Exercise instructions. Nothing but the lines from the one containing "black plane [297,144,371,199]" to the end of the data should be returned, each exactly as written.

Information shown.
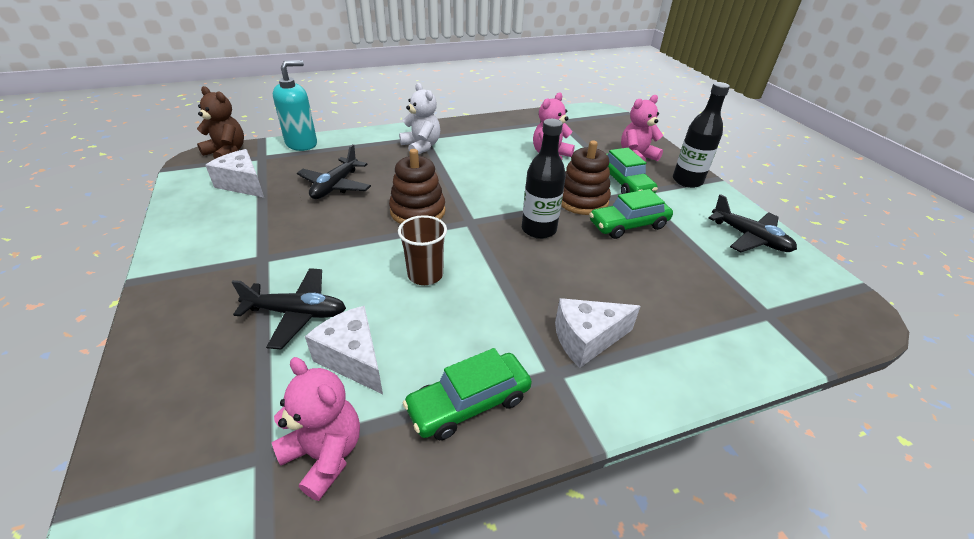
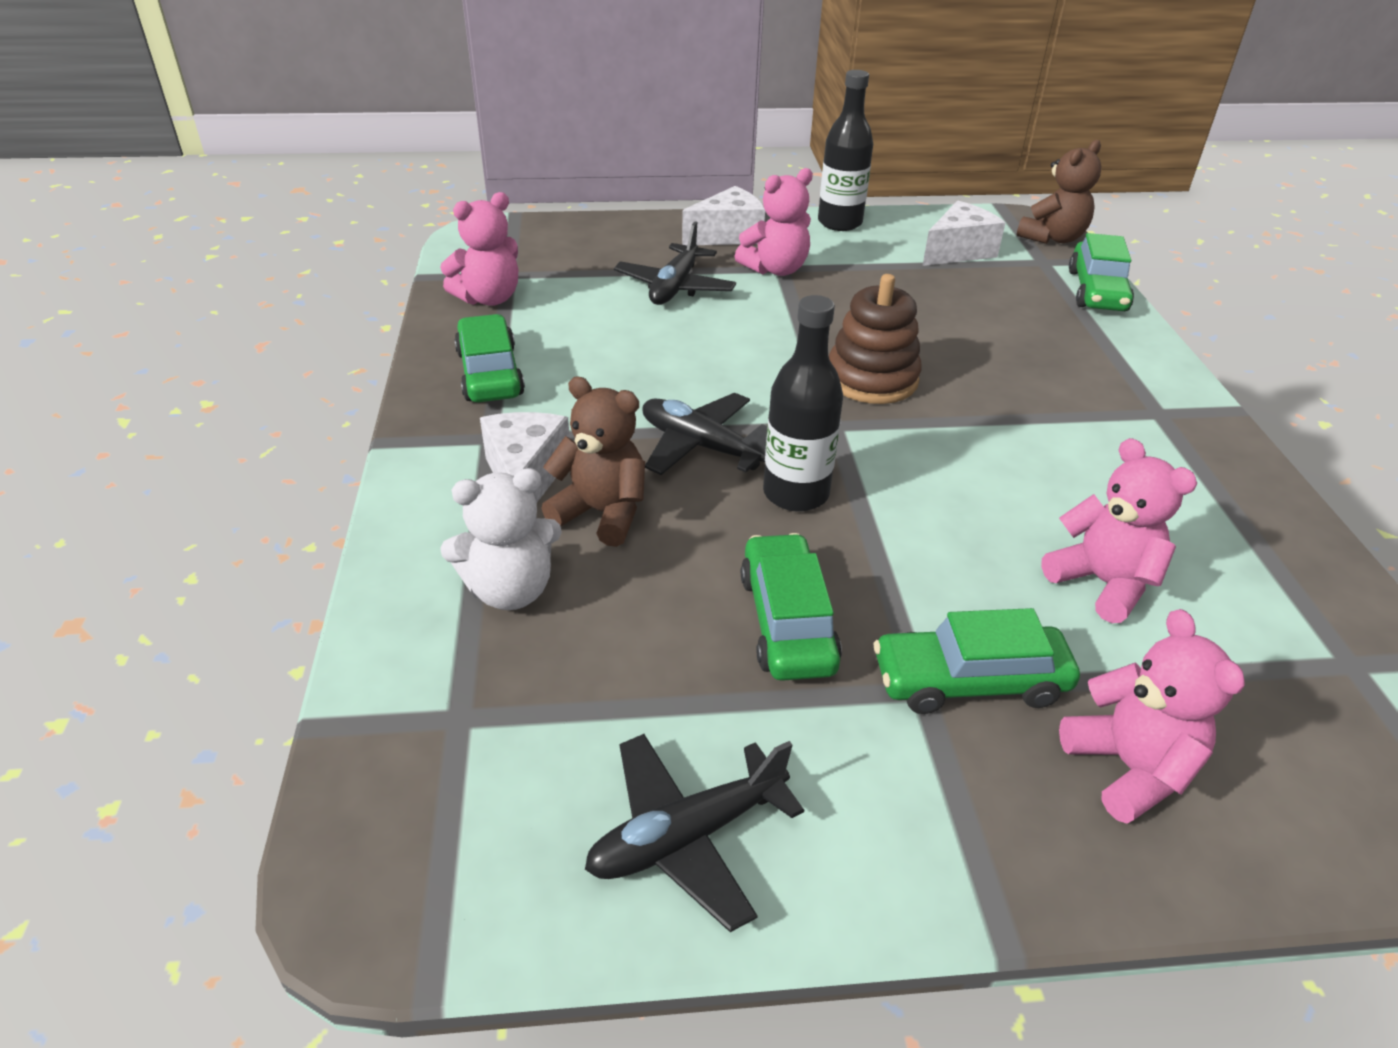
camera: 105 degrees right, 0 degrees up
turquoise soap dispenser [273,60,317,151] -> green car [1069,233,1134,311]
black plane [297,144,371,199] -> black plane moved to [642,393,767,475]
white cheese [305,306,383,394] -> white cheese moved to [682,186,765,245]
brown cup [398,215,447,285] -> none
white teddy bear [399,83,440,154] -> white teddy bear moved to [440,468,562,610]
brown stacking toy [561,140,611,215] -> none
black bottle [673,82,730,188] -> black bottle moved to [818,70,873,231]
none -> brown teddy bear [541,376,645,547]
none -> pink teddy bear [735,168,813,276]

Exercise response.
black plane [297,144,371,199] -> black plane moved to [642,393,767,475]
white cheese [305,306,383,394] -> white cheese moved to [682,186,765,245]
brown cup [398,215,447,285] -> none
white teddy bear [399,83,440,154] -> white teddy bear moved to [440,468,562,610]
brown stacking toy [561,140,611,215] -> none
black bottle [673,82,730,188] -> black bottle moved to [818,70,873,231]
none -> brown teddy bear [541,376,645,547]
none -> pink teddy bear [735,168,813,276]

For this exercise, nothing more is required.